* INFORMATION PROVIDED:
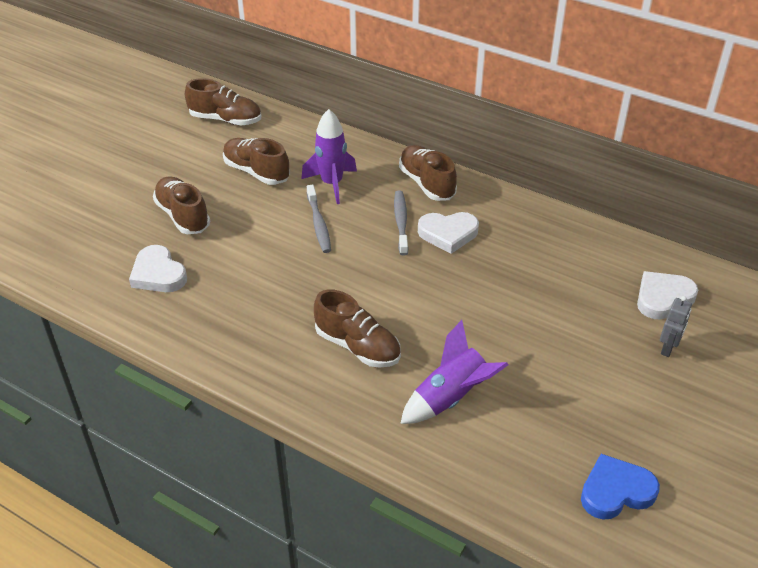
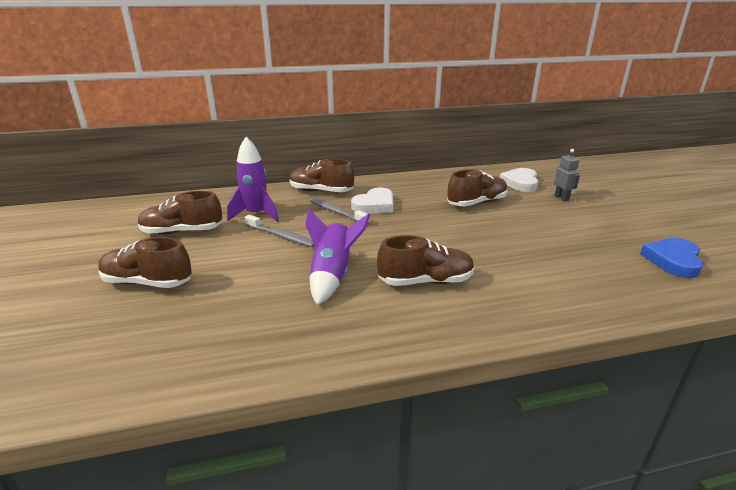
camera: 45 degrees left, 15 degrees down
(158, 274) = (179, 331): white heart -> none
(225, 119) = (107, 217): brown shoe -> brown shoe (476, 203)
(450, 398) = (526, 272): purple rocket -> purple rocket (332, 275)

* WORK ITEM: Everything from the line with "(158, 274) = (179, 331): white heart -> none" to the end of the listing above needs to be duplicated exactly, both end lines included, with nothing more.

* TASK RESULT:
(158, 274) = (179, 331): white heart -> none
(225, 119) = (107, 217): brown shoe -> brown shoe (476, 203)
(450, 398) = (526, 272): purple rocket -> purple rocket (332, 275)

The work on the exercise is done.